(Recorded data)
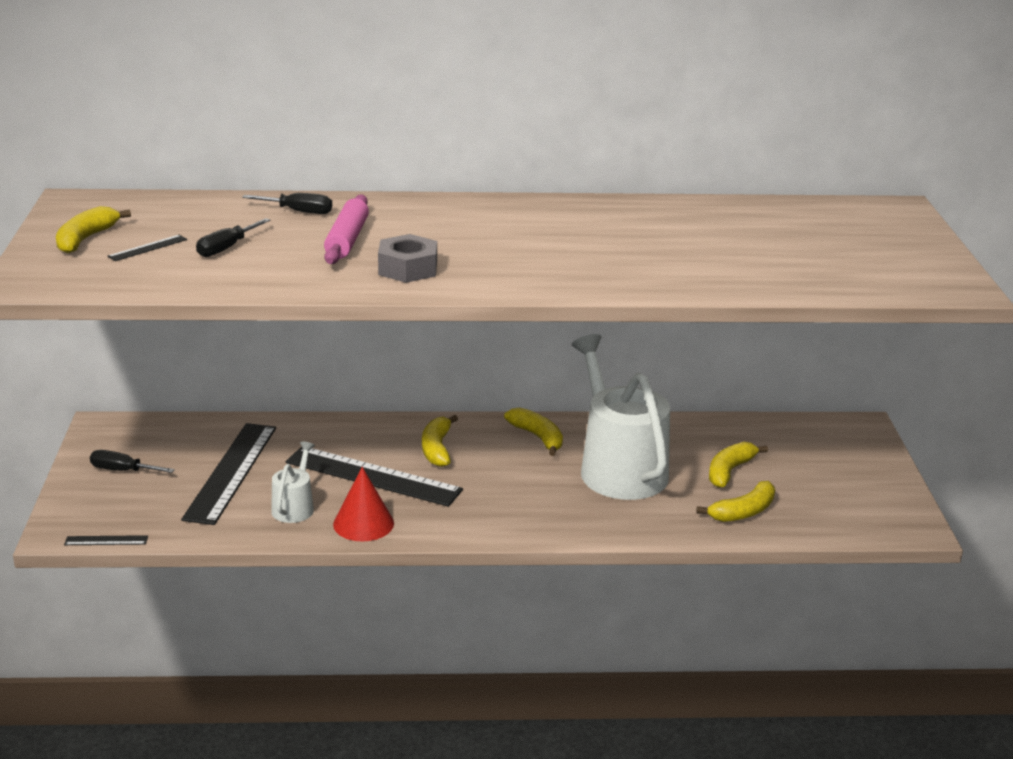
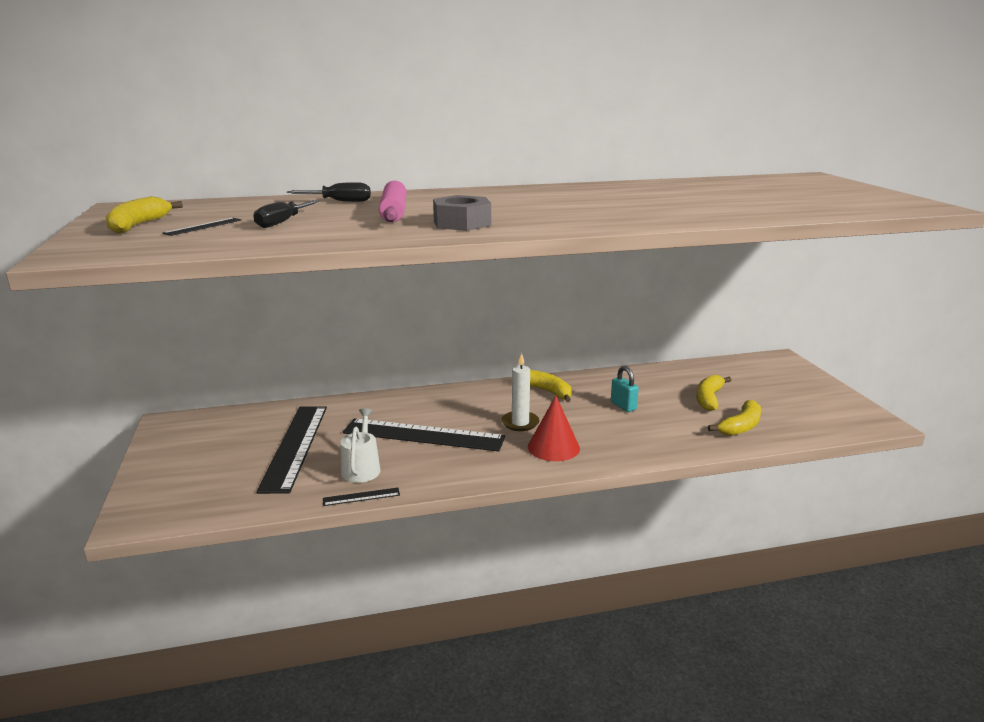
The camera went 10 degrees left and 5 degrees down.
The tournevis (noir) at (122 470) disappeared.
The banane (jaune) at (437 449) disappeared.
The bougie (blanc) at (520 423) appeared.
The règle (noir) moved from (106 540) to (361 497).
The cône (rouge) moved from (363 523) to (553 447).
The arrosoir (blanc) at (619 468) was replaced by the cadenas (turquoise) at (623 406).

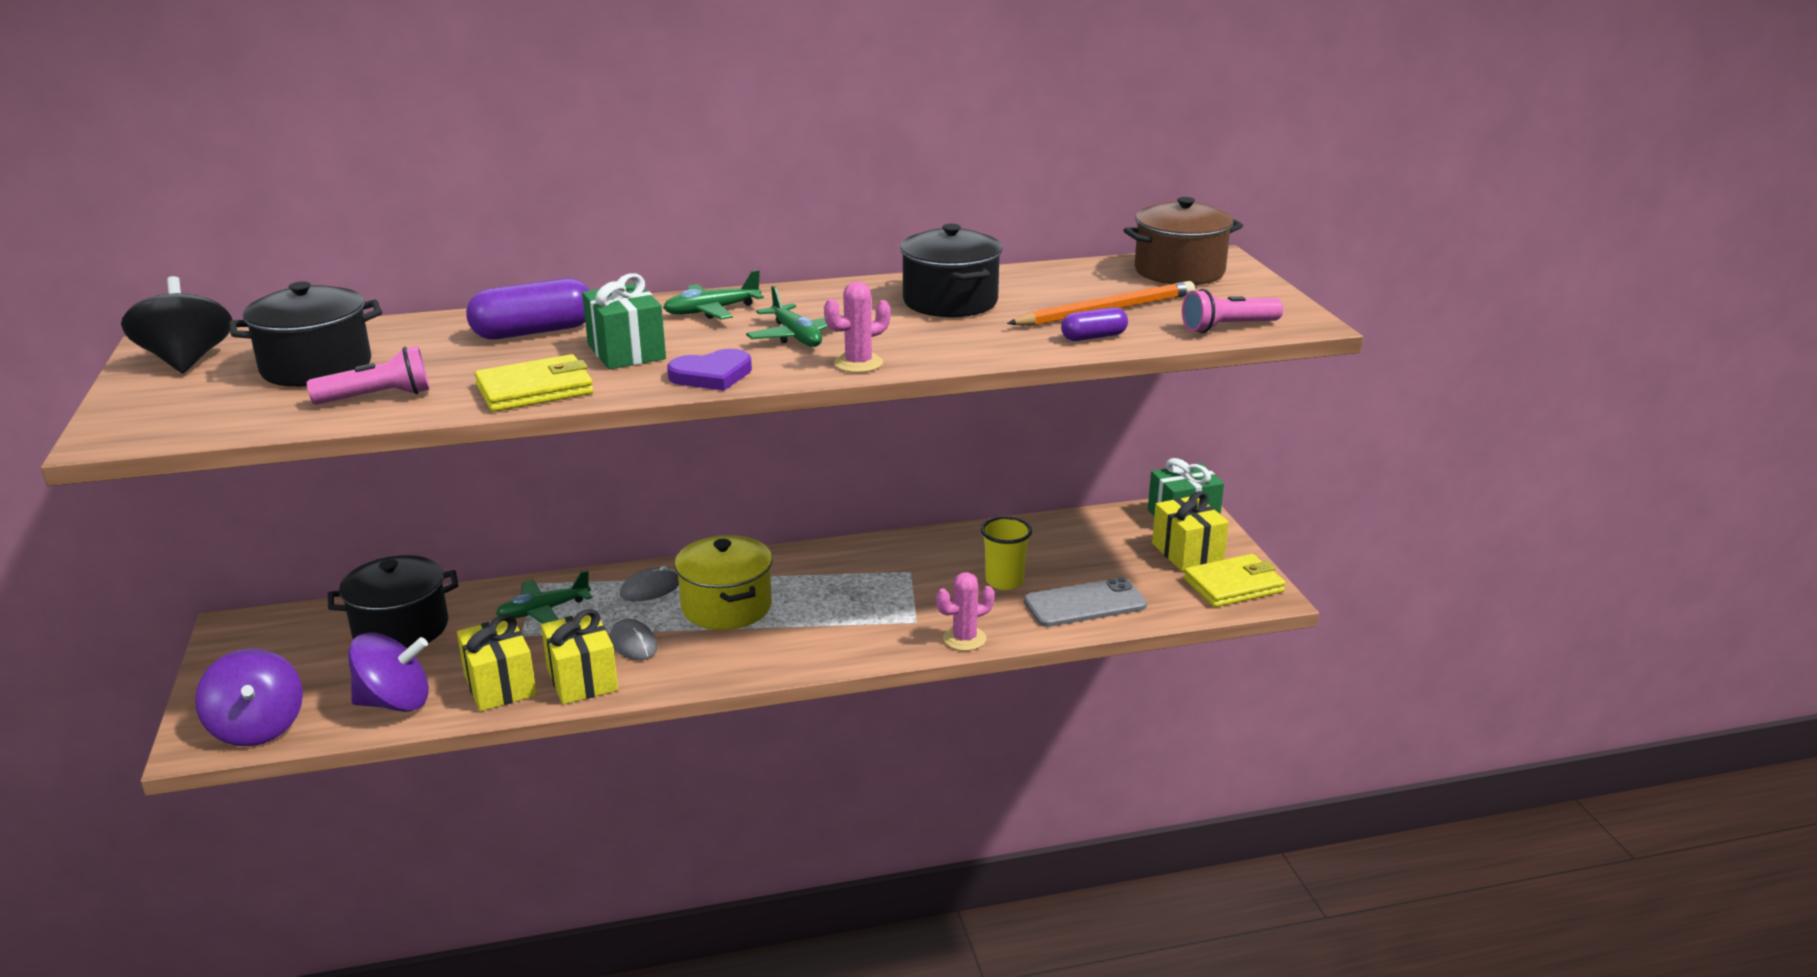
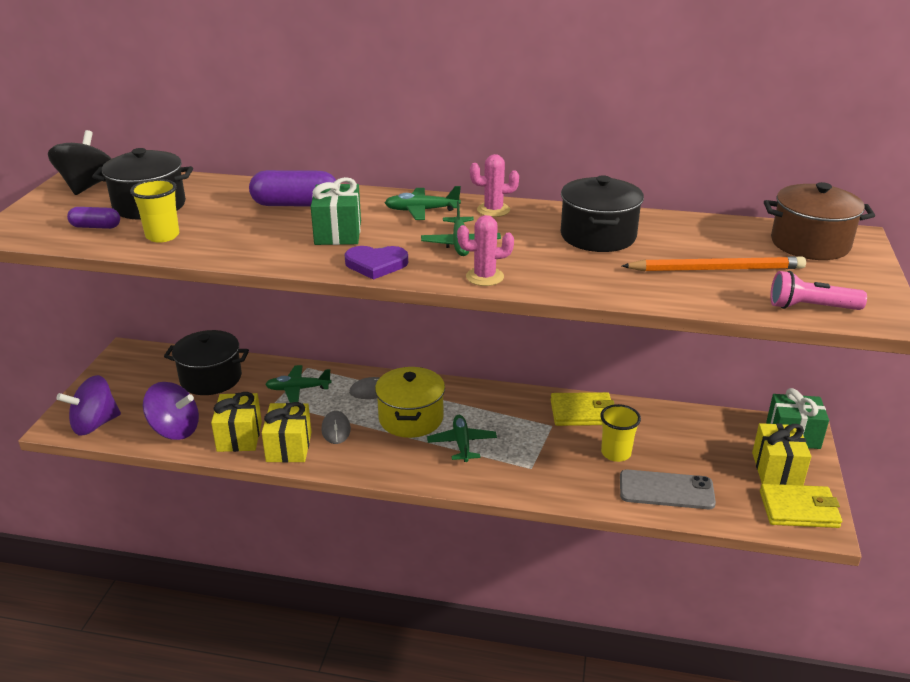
The camera went 25 degrees right and 5 degrees up.
The avion (vert) at (462 443) appeared.
The portefeuille (jaune) moved from (535 390) to (582 412).
The cactus (rose) moved from (964 639) to (493 210).
The gélule (violet) moved from (1093 337) to (96 227).
The lampe de poche (rose) at (378 397) was replaced by the gobelet (jaune) at (162 236).
The toupie (violet) at (257 728) turned 60 degrees clockwise.

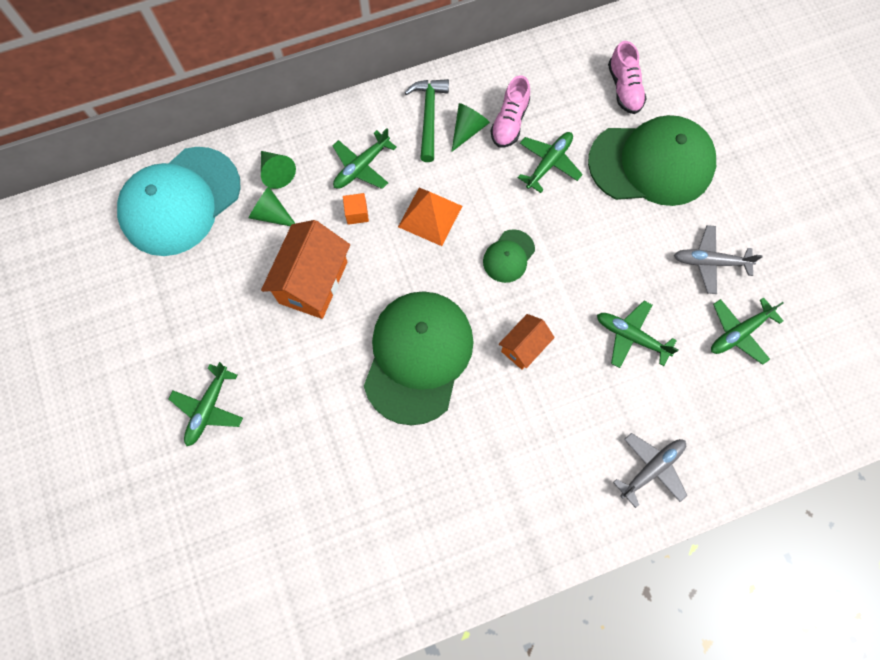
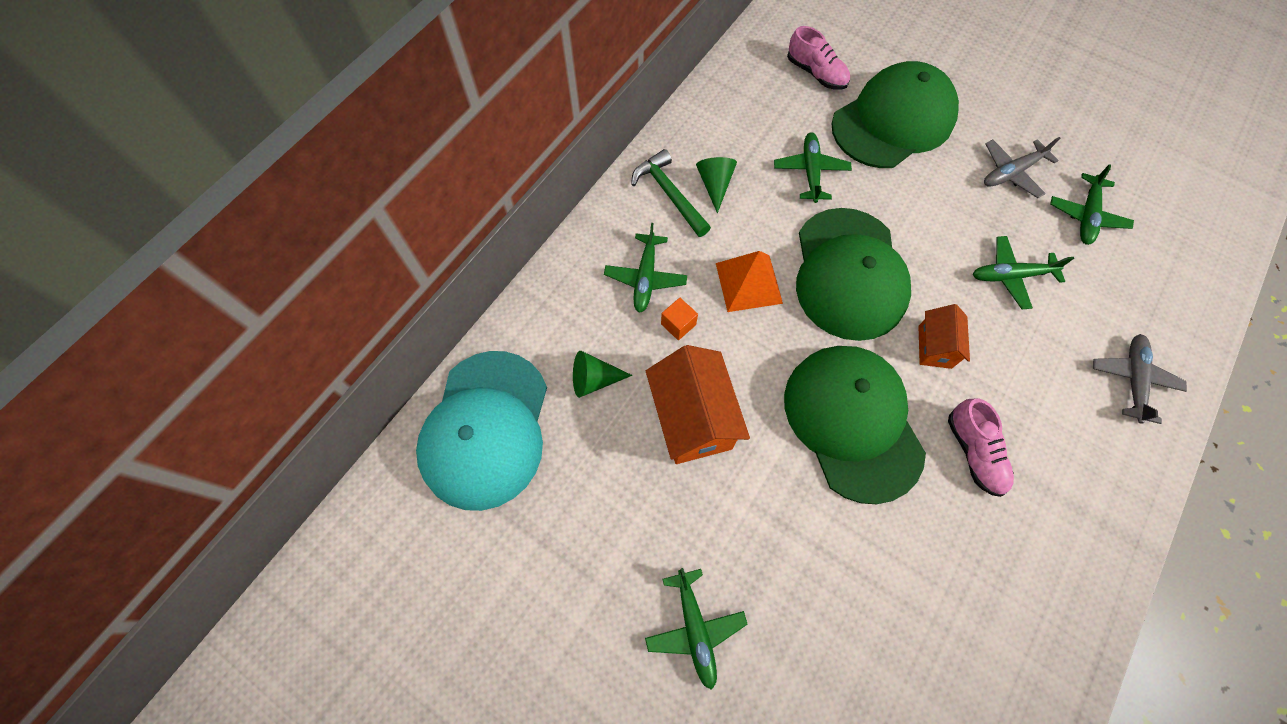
The camera went 35 degrees left and 5 degrees down.
The cône (vert) at (276 173) disappeared.
The chaussure (rose) moved from (509 122) to (974 452).
The casquette (vert) at (508 256) changed to 2.21 times the size.

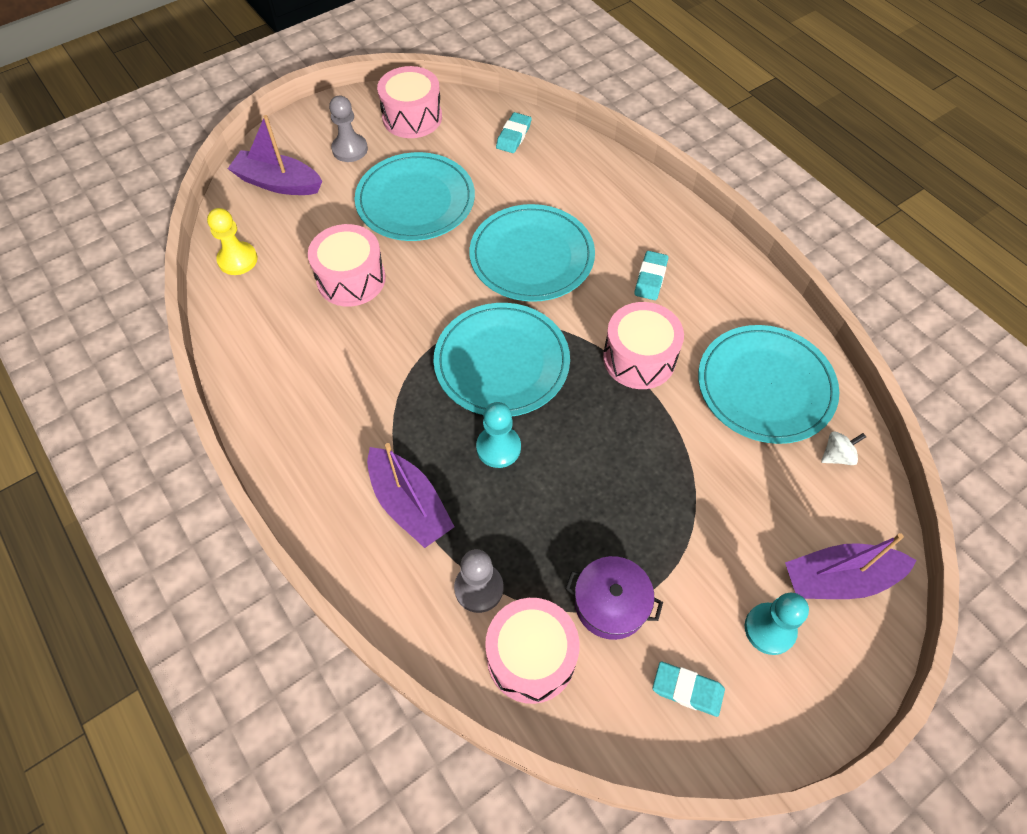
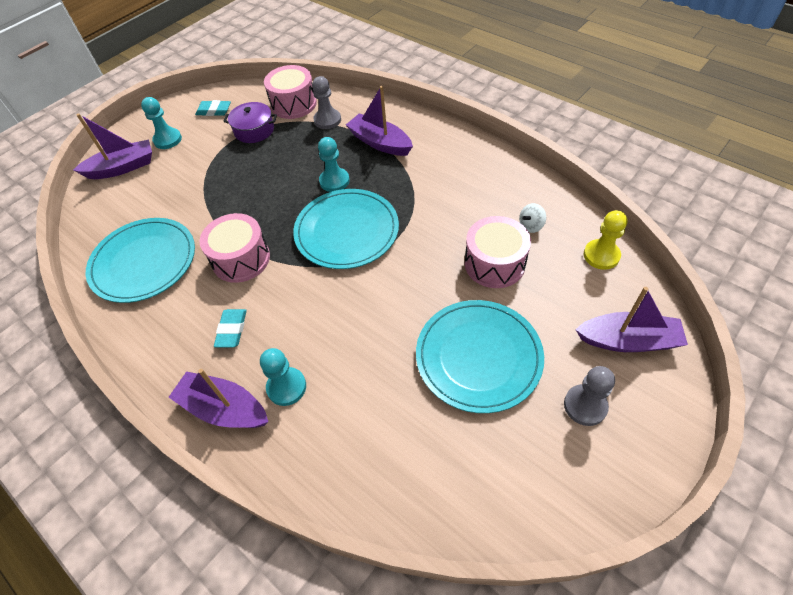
The camera went 170 degrees right and 5 degrees down.
The tambour (rose) at (412 117) disappeared.
The assiette (turquoise) at (532 256) disappeared.
The gomme (turquoise) at (513 136) disappeared.
The bateau (violet) at (224 409) appeared.
The pion (turquoise) at (286 387) appeared.
The toupie (blanc) moved from (837 456) to (531 226).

• [WORK ITEM]: Line for line, restate the data above and omit every picture.

• [PROBLEM SOLUTION]:
The camera went 10 degrees left and 5 degrees down.
The tournevis (noir) at (122 470) disappeared.
The banane (jaune) at (437 449) disappeared.
The bougie (blanc) at (520 423) appeared.
The règle (noir) moved from (106 540) to (361 497).
The cône (rouge) moved from (363 523) to (553 447).
The arrosoir (blanc) at (619 468) was replaced by the cadenas (turquoise) at (623 406).

The camera went 25 degrees right and 5 degrees up.
The avion (vert) at (462 443) appeared.
The portefeuille (jaune) moved from (535 390) to (582 412).
The cactus (rose) moved from (964 639) to (493 210).
The gélule (violet) moved from (1093 337) to (96 227).
The lampe de poche (rose) at (378 397) was replaced by the gobelet (jaune) at (162 236).
The toupie (violet) at (257 728) turned 60 degrees clockwise.

The camera went 35 degrees left and 5 degrees down.
The cône (vert) at (276 173) disappeared.
The chaussure (rose) moved from (509 122) to (974 452).
The casquette (vert) at (508 256) changed to 2.21 times the size.

The camera went 170 degrees right and 5 degrees down.
The tambour (rose) at (412 117) disappeared.
The assiette (turquoise) at (532 256) disappeared.
The gomme (turquoise) at (513 136) disappeared.
The bateau (violet) at (224 409) appeared.
The pion (turquoise) at (286 387) appeared.
The toupie (blanc) moved from (837 456) to (531 226).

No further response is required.